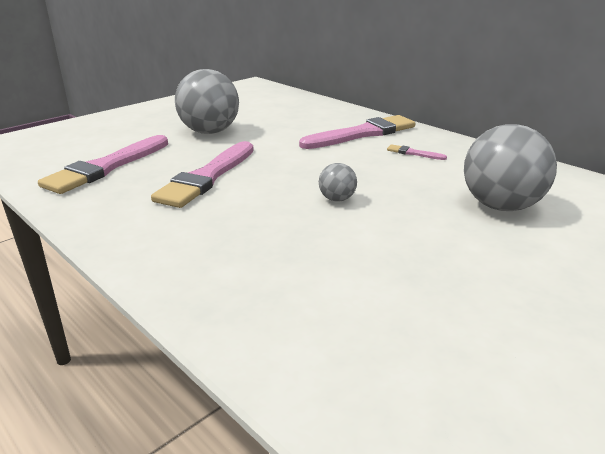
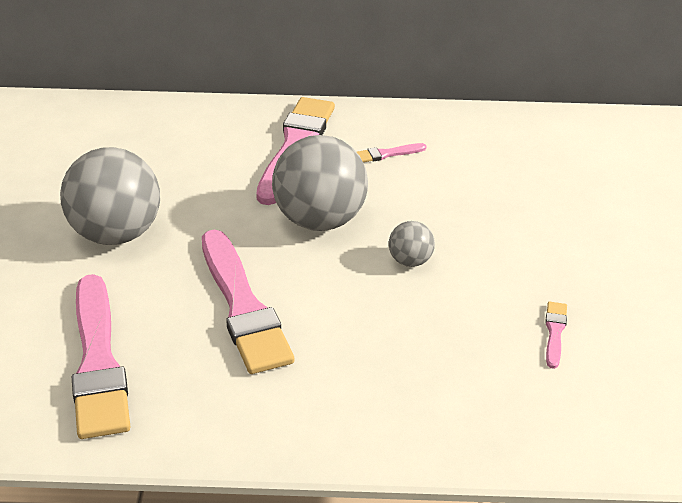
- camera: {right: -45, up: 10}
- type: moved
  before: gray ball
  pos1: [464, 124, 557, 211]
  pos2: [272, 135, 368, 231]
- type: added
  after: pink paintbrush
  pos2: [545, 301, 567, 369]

##############################

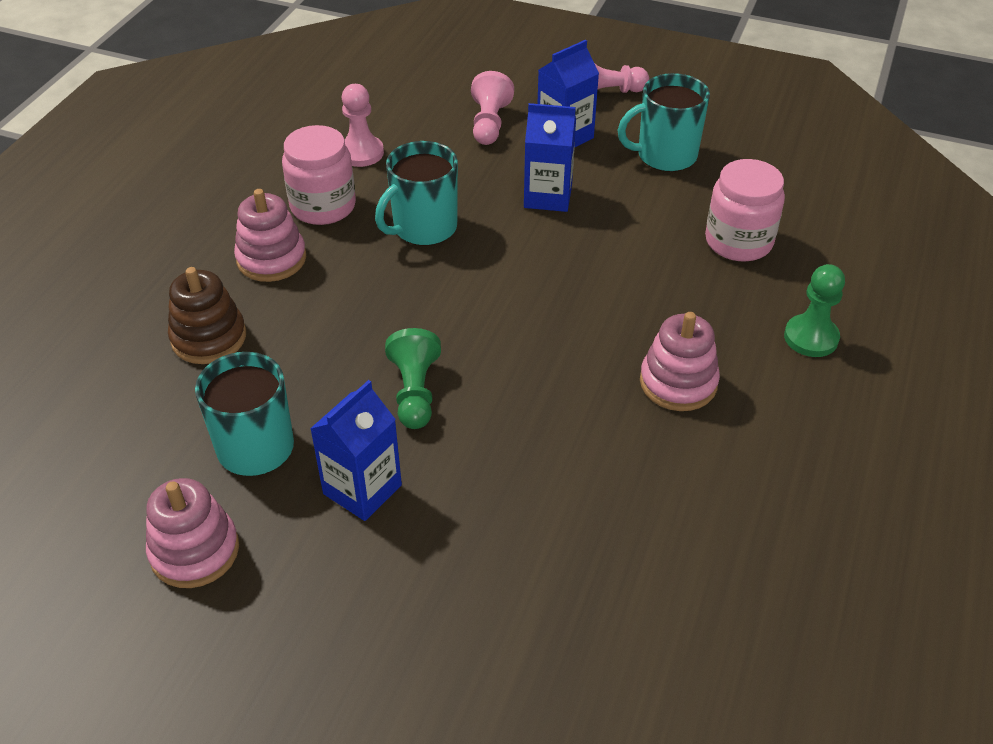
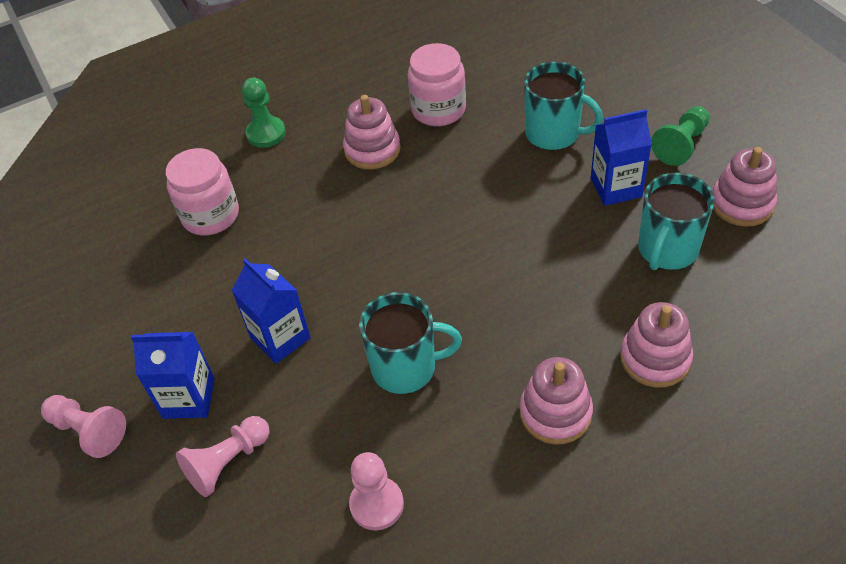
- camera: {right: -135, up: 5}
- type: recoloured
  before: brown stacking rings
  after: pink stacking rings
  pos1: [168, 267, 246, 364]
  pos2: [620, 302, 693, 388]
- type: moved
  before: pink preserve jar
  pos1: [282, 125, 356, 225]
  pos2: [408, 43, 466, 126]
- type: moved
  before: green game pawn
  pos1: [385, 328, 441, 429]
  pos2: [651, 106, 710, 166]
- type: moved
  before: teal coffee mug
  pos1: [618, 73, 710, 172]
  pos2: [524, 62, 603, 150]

##############################

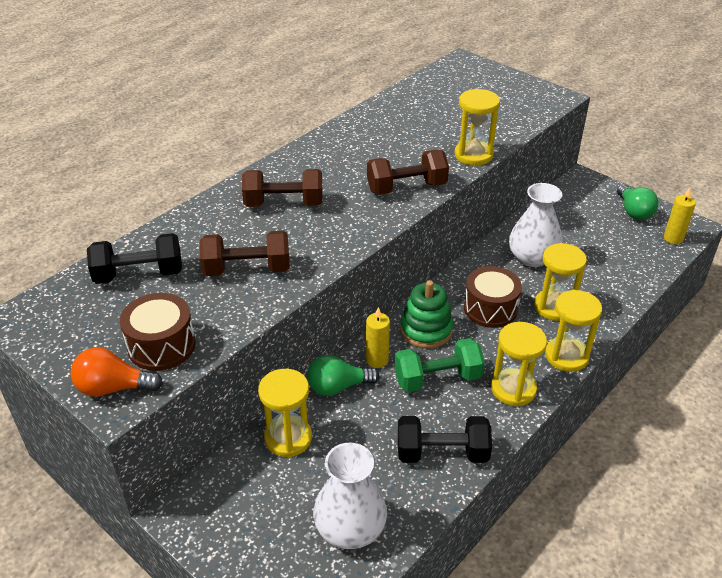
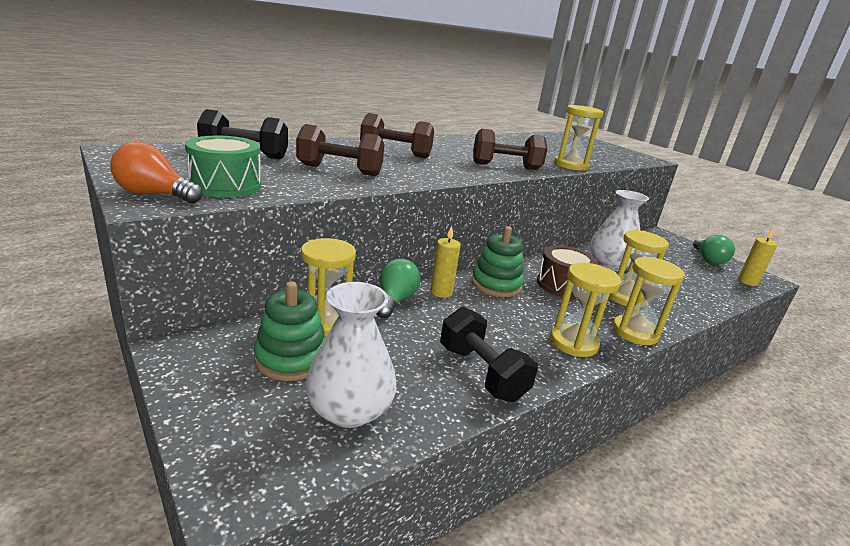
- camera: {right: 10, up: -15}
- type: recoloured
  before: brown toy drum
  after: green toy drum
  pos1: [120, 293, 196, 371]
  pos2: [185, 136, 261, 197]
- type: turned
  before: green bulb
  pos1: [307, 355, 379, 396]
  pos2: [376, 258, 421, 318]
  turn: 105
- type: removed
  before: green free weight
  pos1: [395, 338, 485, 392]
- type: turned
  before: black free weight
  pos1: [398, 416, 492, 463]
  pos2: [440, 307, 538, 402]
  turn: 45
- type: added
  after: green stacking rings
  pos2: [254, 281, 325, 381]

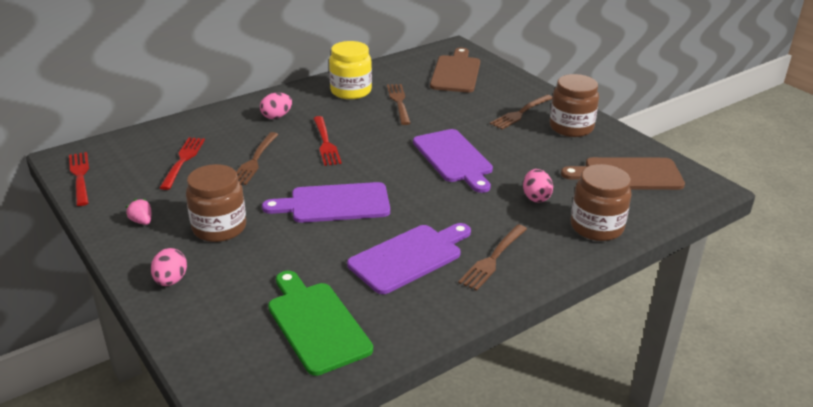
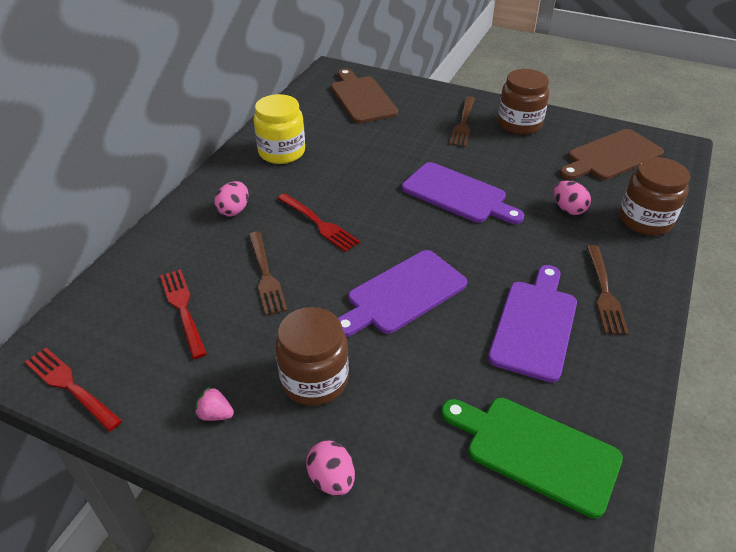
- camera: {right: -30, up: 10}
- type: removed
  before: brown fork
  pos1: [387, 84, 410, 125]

##############################

• **EXERCISE PROMPT**: The reply should consist solely of the lines above from the one that has "pos2: [651, 106, 710, 166]" through the one that has "pos2: [524, 62, 603, 150]", reproduced exactly.

• **EXPECTED ANSWER**:
  pos2: [651, 106, 710, 166]
- type: moved
  before: teal coffee mug
  pos1: [618, 73, 710, 172]
  pos2: [524, 62, 603, 150]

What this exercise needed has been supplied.